═══ Data
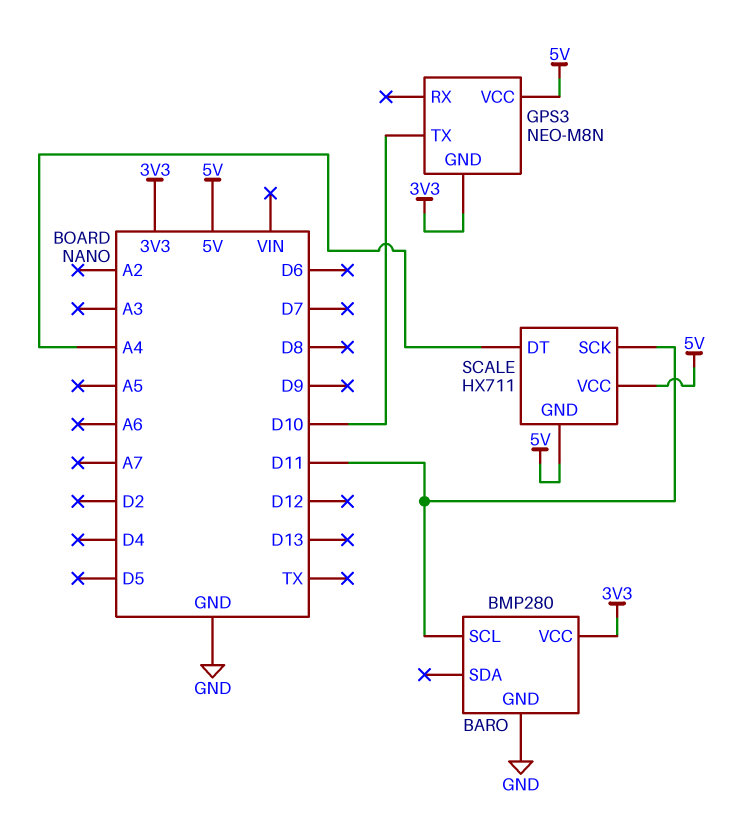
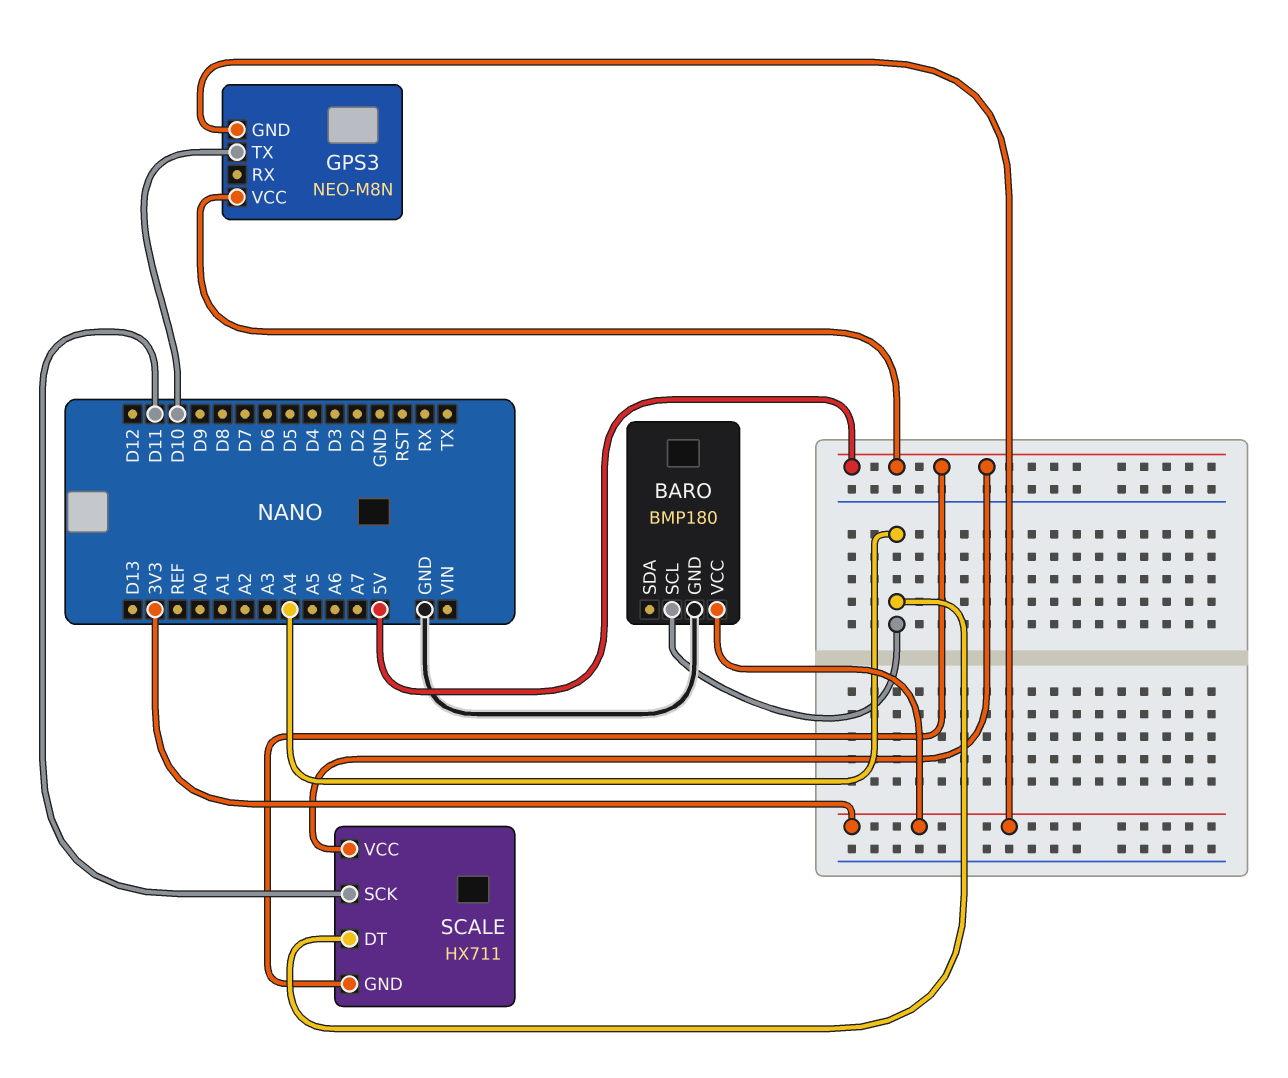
BARO: BMP280 -> BMP180
BARO pin SCL: D11 -> A4

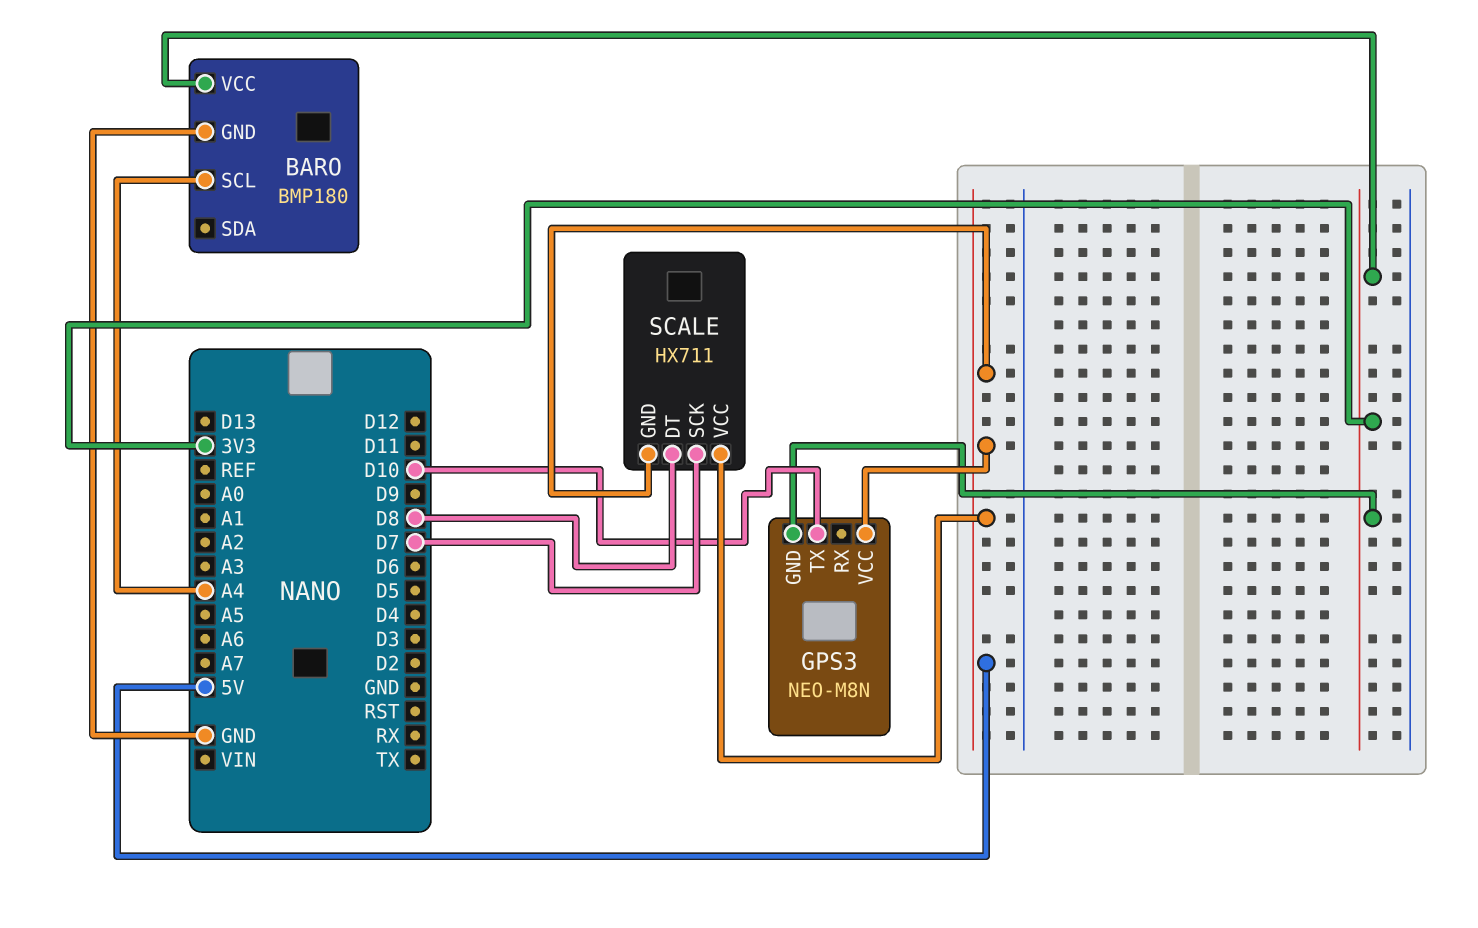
SCALE pin DT: A4 -> D8
SCALE pin SCK: D11 -> D7

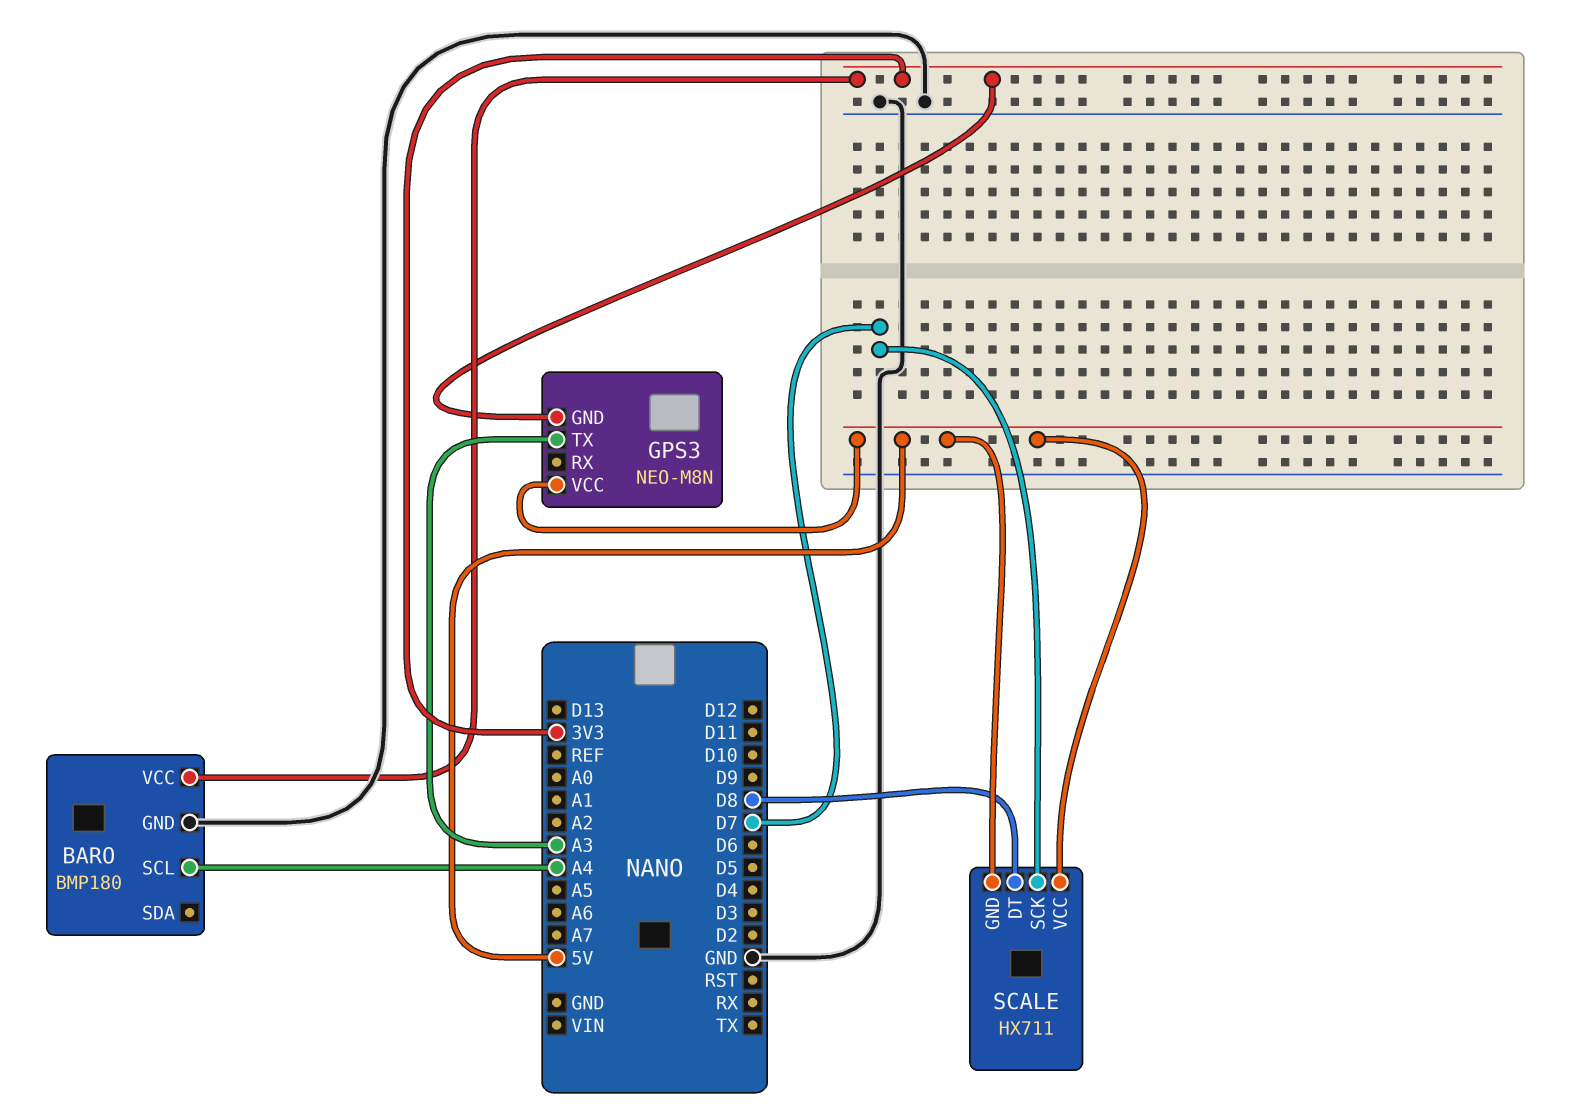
GPS3 pin TX: D10 -> A3

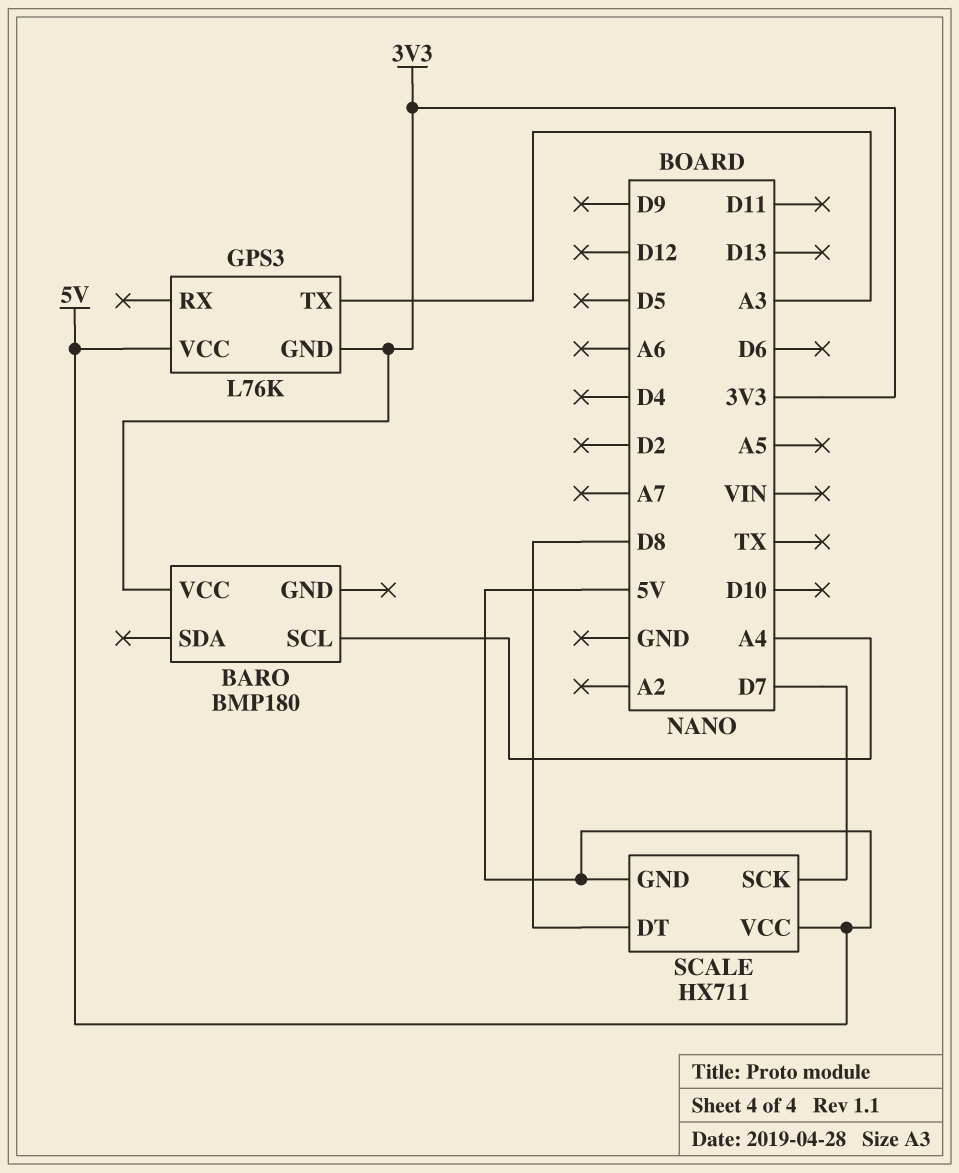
BARO pin GND: GND -> none
GPS3: NEO-M8N -> L76K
══════
> **Problem to work on**
Show every line above in which the word "SCALE" appears.

> **Answer to the problem**
SCALE pin DT: A4 -> D8
SCALE pin SCK: D11 -> D7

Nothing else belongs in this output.